Print out each record, keeping it identical to the original.

Modification records
-- Opening Marker --

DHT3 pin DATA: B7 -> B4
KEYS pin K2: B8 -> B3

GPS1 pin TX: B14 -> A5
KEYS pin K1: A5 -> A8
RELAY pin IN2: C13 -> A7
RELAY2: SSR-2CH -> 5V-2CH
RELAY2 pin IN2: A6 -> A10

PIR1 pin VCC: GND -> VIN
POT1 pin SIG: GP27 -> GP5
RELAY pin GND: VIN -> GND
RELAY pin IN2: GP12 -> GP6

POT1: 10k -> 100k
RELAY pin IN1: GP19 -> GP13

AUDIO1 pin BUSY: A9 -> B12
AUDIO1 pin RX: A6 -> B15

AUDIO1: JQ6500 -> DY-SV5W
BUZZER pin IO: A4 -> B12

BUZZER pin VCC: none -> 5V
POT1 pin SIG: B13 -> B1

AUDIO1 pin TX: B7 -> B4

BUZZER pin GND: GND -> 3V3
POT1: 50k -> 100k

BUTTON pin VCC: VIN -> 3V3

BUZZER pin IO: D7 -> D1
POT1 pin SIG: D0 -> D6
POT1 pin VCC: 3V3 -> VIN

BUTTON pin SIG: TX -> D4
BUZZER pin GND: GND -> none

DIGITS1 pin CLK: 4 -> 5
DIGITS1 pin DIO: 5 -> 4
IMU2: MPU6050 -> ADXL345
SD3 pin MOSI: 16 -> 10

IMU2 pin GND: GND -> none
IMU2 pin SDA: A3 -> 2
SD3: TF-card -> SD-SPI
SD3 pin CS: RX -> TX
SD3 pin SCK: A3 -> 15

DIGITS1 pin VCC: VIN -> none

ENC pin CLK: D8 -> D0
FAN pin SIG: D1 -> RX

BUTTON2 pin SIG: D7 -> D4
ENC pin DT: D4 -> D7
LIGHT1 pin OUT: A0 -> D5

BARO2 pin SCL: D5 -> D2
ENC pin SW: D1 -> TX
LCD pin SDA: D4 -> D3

-- Closing Marker --

**Answer for this exercise**
DHT3 pin DATA: B7 -> B4
KEYS pin K2: B8 -> B3

GPS1 pin TX: B14 -> A5
KEYS pin K1: A5 -> A8
RELAY pin IN2: C13 -> A7
RELAY2: SSR-2CH -> 5V-2CH
RELAY2 pin IN2: A6 -> A10

PIR1 pin VCC: GND -> VIN
POT1 pin SIG: GP27 -> GP5
RELAY pin GND: VIN -> GND
RELAY pin IN2: GP12 -> GP6

POT1: 10k -> 100k
RELAY pin IN1: GP19 -> GP13

AUDIO1 pin BUSY: A9 -> B12
AUDIO1 pin RX: A6 -> B15

AUDIO1: JQ6500 -> DY-SV5W
BUZZER pin IO: A4 -> B12

BUZZER pin VCC: none -> 5V
POT1 pin SIG: B13 -> B1

AUDIO1 pin TX: B7 -> B4

BUZZER pin GND: GND -> 3V3
POT1: 50k -> 100k

BUTTON pin VCC: VIN -> 3V3

BUZZER pin IO: D7 -> D1
POT1 pin SIG: D0 -> D6
POT1 pin VCC: 3V3 -> VIN

BUTTON pin SIG: TX -> D4
BUZZER pin GND: GND -> none

DIGITS1 pin CLK: 4 -> 5
DIGITS1 pin DIO: 5 -> 4
IMU2: MPU6050 -> ADXL345
SD3 pin MOSI: 16 -> 10

IMU2 pin GND: GND -> none
IMU2 pin SDA: A3 -> 2
SD3: TF-card -> SD-SPI
SD3 pin CS: RX -> TX
SD3 pin SCK: A3 -> 15

DIGITS1 pin VCC: VIN -> none

ENC pin CLK: D8 -> D0
FAN pin SIG: D1 -> RX

BUTTON2 pin SIG: D7 -> D4
ENC pin DT: D4 -> D7
LIGHT1 pin OUT: A0 -> D5

BARO2 pin SCL: D5 -> D2
ENC pin SW: D1 -> TX
LCD pin SDA: D4 -> D3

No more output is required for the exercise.